___ Given records ___

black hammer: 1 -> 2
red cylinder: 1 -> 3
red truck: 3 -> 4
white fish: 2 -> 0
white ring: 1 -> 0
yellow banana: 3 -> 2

___

## Exercise requirements
Send back each record exactly, and include them all.

## Expected answer
black hammer: 1 -> 2
red cylinder: 1 -> 3
red truck: 3 -> 4
white fish: 2 -> 0
white ring: 1 -> 0
yellow banana: 3 -> 2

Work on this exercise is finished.